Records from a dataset

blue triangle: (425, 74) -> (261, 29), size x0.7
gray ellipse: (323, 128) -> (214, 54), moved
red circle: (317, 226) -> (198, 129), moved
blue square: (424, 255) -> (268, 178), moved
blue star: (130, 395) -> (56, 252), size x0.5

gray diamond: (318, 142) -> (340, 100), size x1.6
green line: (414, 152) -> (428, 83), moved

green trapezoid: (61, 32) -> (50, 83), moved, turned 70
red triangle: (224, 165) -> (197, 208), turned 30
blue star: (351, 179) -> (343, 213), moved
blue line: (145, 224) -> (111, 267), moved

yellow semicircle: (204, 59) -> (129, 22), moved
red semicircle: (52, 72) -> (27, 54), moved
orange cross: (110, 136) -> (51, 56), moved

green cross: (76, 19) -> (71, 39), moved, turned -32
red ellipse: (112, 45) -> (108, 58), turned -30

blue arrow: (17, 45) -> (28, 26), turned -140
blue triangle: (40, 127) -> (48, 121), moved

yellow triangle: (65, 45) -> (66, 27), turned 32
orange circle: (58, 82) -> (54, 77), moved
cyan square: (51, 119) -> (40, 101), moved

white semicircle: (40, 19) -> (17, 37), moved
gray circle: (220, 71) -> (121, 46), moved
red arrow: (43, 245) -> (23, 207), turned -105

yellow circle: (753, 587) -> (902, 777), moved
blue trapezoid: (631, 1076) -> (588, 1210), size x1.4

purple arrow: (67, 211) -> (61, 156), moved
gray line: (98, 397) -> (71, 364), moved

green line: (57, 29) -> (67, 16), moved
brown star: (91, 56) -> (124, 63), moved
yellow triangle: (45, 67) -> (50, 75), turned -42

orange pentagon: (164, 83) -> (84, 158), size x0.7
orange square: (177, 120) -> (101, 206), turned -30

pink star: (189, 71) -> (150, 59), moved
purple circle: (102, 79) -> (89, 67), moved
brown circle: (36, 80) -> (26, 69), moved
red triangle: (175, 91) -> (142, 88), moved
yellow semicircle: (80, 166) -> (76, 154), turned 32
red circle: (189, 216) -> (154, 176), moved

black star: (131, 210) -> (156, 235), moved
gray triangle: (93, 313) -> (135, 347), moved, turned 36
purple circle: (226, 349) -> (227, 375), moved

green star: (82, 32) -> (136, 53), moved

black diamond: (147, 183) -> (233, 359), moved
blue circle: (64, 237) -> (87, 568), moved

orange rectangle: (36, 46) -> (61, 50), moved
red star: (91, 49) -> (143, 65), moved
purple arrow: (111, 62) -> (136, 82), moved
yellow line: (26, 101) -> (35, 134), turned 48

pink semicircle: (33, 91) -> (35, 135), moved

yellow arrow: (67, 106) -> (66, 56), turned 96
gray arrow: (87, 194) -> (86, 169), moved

• _Task objective_:
Repeat each of the records exactly as written.

• _Worked solution_:
blue triangle: (425, 74) -> (261, 29), size x0.7
gray ellipse: (323, 128) -> (214, 54), moved
red circle: (317, 226) -> (198, 129), moved
blue square: (424, 255) -> (268, 178), moved
blue star: (130, 395) -> (56, 252), size x0.5

gray diamond: (318, 142) -> (340, 100), size x1.6
green line: (414, 152) -> (428, 83), moved

green trapezoid: (61, 32) -> (50, 83), moved, turned 70
red triangle: (224, 165) -> (197, 208), turned 30
blue star: (351, 179) -> (343, 213), moved
blue line: (145, 224) -> (111, 267), moved

yellow semicircle: (204, 59) -> (129, 22), moved
red semicircle: (52, 72) -> (27, 54), moved
orange cross: (110, 136) -> (51, 56), moved

green cross: (76, 19) -> (71, 39), moved, turned -32
red ellipse: (112, 45) -> (108, 58), turned -30

blue arrow: (17, 45) -> (28, 26), turned -140
blue triangle: (40, 127) -> (48, 121), moved

yellow triangle: (65, 45) -> (66, 27), turned 32
orange circle: (58, 82) -> (54, 77), moved
cyan square: (51, 119) -> (40, 101), moved

white semicircle: (40, 19) -> (17, 37), moved
gray circle: (220, 71) -> (121, 46), moved
red arrow: (43, 245) -> (23, 207), turned -105

yellow circle: (753, 587) -> (902, 777), moved
blue trapezoid: (631, 1076) -> (588, 1210), size x1.4

purple arrow: (67, 211) -> (61, 156), moved
gray line: (98, 397) -> (71, 364), moved

green line: (57, 29) -> (67, 16), moved
brown star: (91, 56) -> (124, 63), moved
yellow triangle: (45, 67) -> (50, 75), turned -42

orange pentagon: (164, 83) -> (84, 158), size x0.7
orange square: (177, 120) -> (101, 206), turned -30

pink star: (189, 71) -> (150, 59), moved
purple circle: (102, 79) -> (89, 67), moved
brown circle: (36, 80) -> (26, 69), moved
red triangle: (175, 91) -> (142, 88), moved
yellow semicircle: (80, 166) -> (76, 154), turned 32
red circle: (189, 216) -> (154, 176), moved

black star: (131, 210) -> (156, 235), moved
gray triangle: (93, 313) -> (135, 347), moved, turned 36
purple circle: (226, 349) -> (227, 375), moved

green star: (82, 32) -> (136, 53), moved

black diamond: (147, 183) -> (233, 359), moved
blue circle: (64, 237) -> (87, 568), moved

orange rectangle: (36, 46) -> (61, 50), moved
red star: (91, 49) -> (143, 65), moved
purple arrow: (111, 62) -> (136, 82), moved
yellow line: (26, 101) -> (35, 134), turned 48

pink semicircle: (33, 91) -> (35, 135), moved

yellow arrow: (67, 106) -> (66, 56), turned 96
gray arrow: (87, 194) -> (86, 169), moved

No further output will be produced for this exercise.